-- Supplied records follows --
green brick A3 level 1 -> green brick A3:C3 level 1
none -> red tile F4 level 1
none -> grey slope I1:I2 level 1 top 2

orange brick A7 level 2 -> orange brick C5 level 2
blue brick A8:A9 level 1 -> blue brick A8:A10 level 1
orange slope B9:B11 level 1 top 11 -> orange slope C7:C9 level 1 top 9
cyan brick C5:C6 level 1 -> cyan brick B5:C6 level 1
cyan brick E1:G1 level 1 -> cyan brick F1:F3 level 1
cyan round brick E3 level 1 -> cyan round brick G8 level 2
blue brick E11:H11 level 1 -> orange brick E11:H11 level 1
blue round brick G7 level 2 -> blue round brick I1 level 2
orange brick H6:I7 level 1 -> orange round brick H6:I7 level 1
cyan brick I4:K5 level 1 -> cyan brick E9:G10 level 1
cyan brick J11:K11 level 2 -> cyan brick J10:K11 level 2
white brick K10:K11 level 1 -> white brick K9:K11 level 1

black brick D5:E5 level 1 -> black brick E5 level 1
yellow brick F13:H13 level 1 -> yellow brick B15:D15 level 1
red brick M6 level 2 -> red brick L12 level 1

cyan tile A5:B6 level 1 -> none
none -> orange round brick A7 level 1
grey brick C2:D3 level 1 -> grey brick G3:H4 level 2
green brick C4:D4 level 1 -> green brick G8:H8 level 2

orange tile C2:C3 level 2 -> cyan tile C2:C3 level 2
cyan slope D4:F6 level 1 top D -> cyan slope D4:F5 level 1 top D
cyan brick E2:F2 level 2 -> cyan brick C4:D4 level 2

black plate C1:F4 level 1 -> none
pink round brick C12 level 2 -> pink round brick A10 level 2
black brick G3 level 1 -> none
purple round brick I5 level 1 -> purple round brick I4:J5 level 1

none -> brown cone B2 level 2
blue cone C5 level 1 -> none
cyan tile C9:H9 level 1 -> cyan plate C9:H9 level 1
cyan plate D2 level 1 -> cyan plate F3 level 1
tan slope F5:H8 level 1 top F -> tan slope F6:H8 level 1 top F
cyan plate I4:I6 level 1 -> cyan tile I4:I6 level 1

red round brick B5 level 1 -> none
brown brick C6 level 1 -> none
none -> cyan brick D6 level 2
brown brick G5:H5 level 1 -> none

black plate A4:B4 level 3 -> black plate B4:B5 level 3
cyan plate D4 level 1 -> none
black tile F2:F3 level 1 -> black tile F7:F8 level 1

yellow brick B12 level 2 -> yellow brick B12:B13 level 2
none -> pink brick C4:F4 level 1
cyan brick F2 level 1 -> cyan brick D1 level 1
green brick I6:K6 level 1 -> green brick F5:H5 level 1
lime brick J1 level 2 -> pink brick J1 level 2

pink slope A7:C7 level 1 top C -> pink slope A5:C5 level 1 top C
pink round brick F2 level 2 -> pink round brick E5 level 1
-- Supplied records concluded --
Task to carry out
Nothing beyond the line that contains "cyan brick J11:K11" belongs in the answer; reproduce the entries exactly from their first line through it.

Exercise result
green brick A3 level 1 -> green brick A3:C3 level 1
none -> red tile F4 level 1
none -> grey slope I1:I2 level 1 top 2

orange brick A7 level 2 -> orange brick C5 level 2
blue brick A8:A9 level 1 -> blue brick A8:A10 level 1
orange slope B9:B11 level 1 top 11 -> orange slope C7:C9 level 1 top 9
cyan brick C5:C6 level 1 -> cyan brick B5:C6 level 1
cyan brick E1:G1 level 1 -> cyan brick F1:F3 level 1
cyan round brick E3 level 1 -> cyan round brick G8 level 2
blue brick E11:H11 level 1 -> orange brick E11:H11 level 1
blue round brick G7 level 2 -> blue round brick I1 level 2
orange brick H6:I7 level 1 -> orange round brick H6:I7 level 1
cyan brick I4:K5 level 1 -> cyan brick E9:G10 level 1
cyan brick J11:K11 level 2 -> cyan brick J10:K11 level 2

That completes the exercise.